» **Required work**:
Repeat the lines below exactly as written, please, from the line with "op=move; was=toy banana (brown);" to the line with "op=resize; was=glazed donut", both lines included, and no others.

» **Given records**:
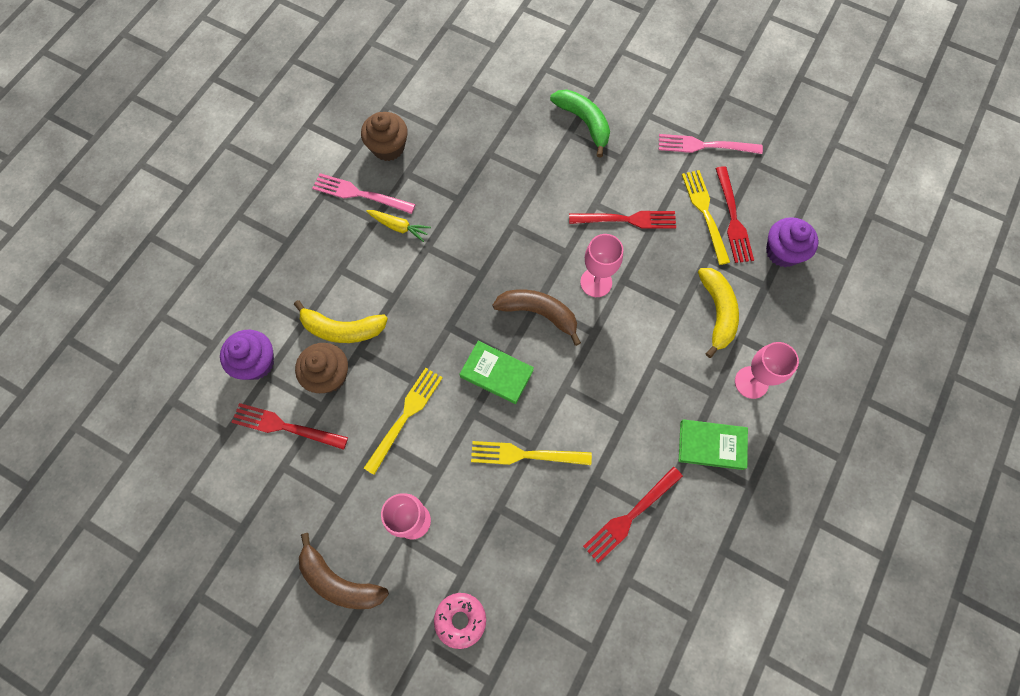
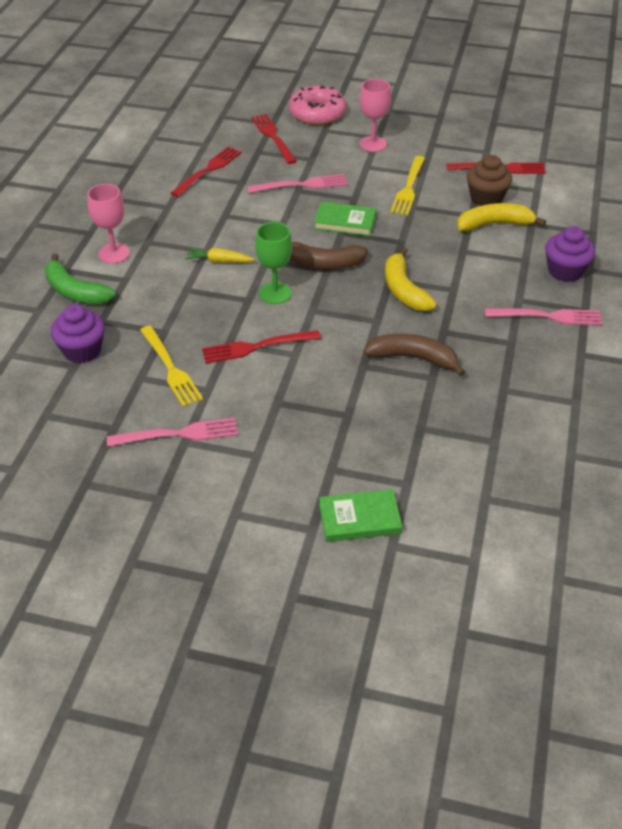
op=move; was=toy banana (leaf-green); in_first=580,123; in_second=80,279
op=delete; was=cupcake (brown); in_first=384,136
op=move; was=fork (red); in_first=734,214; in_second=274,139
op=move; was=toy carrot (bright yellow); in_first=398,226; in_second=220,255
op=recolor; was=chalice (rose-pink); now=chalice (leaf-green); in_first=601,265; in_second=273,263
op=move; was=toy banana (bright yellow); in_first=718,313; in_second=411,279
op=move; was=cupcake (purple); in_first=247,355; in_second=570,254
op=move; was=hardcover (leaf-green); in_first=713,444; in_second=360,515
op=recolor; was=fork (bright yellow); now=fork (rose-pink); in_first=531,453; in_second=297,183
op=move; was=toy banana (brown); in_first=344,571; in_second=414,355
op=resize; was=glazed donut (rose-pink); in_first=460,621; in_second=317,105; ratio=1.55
* * *
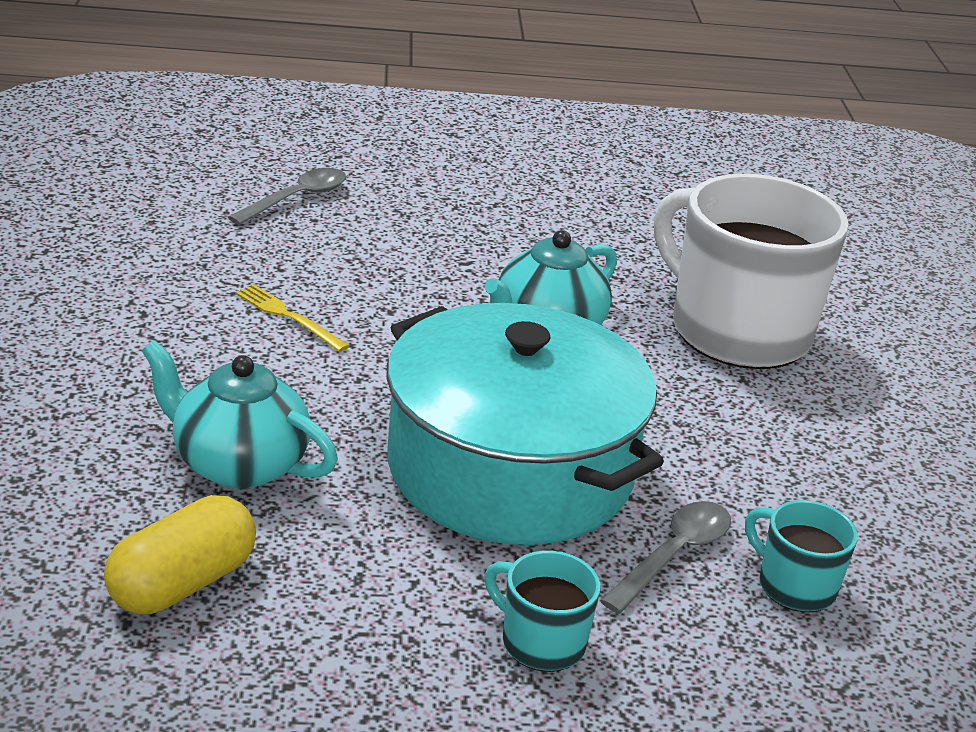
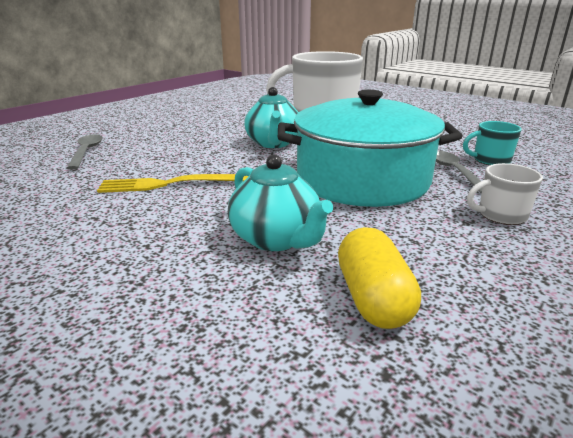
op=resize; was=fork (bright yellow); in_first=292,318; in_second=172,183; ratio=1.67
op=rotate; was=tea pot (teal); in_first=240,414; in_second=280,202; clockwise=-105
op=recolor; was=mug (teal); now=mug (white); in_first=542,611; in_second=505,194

» **Answer to the problem**:
op=move; was=toy banana (brown); in_first=344,571; in_second=414,355
op=resize; was=glazed donut (rose-pink); in_first=460,621; in_second=317,105; ratio=1.55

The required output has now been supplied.